→ INFORMATION SHOWN

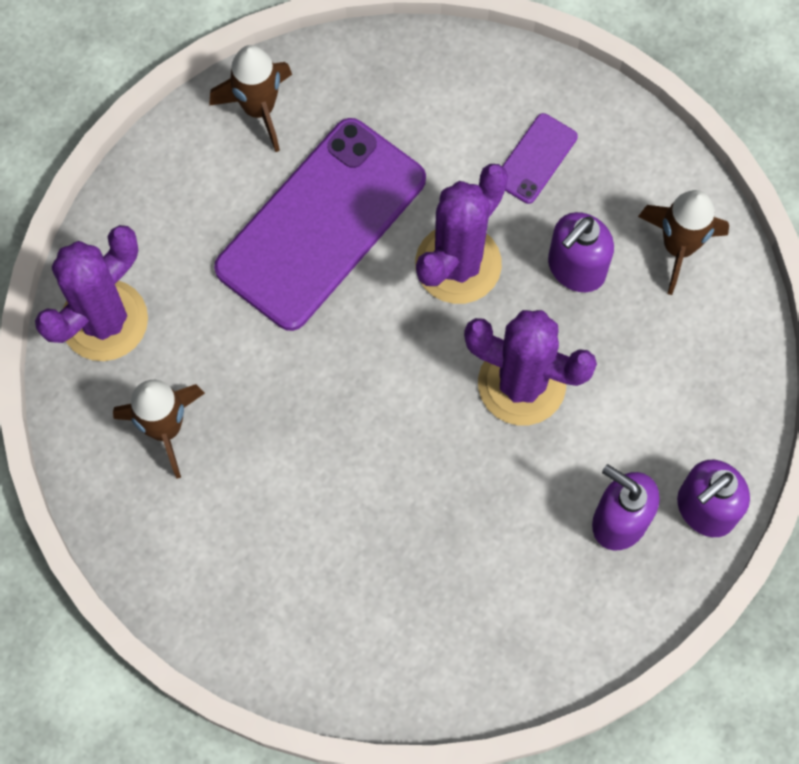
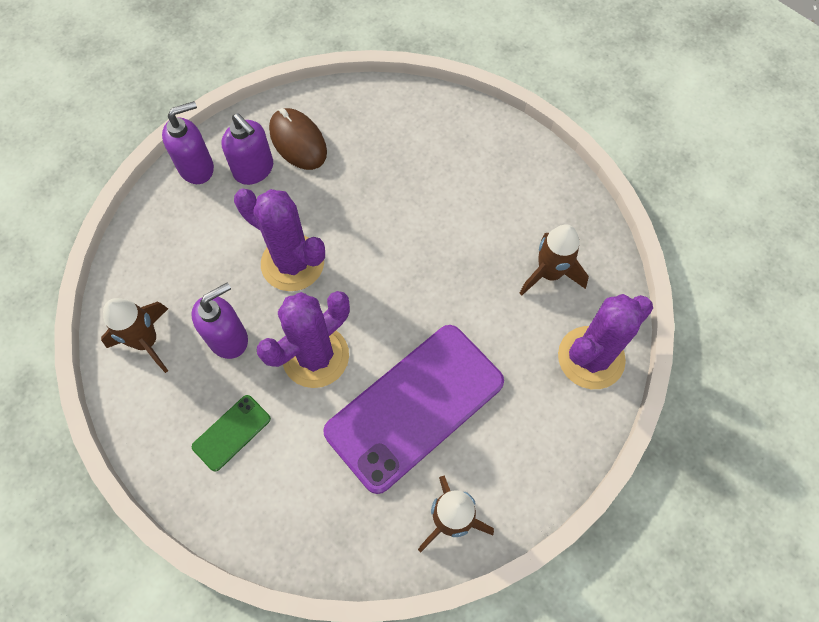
camera: 170 degrees left, 5 degrees down
purple phone [502,113,578,204] -> green phone [192,395,271,472]
none -> brown mouse [269,108,327,170]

→ TRY IT
The response must restate each line of the material above exactly and contain no images.

→ PROBLEM SOLUTION
camera: 170 degrees left, 5 degrees down
purple phone [502,113,578,204] -> green phone [192,395,271,472]
none -> brown mouse [269,108,327,170]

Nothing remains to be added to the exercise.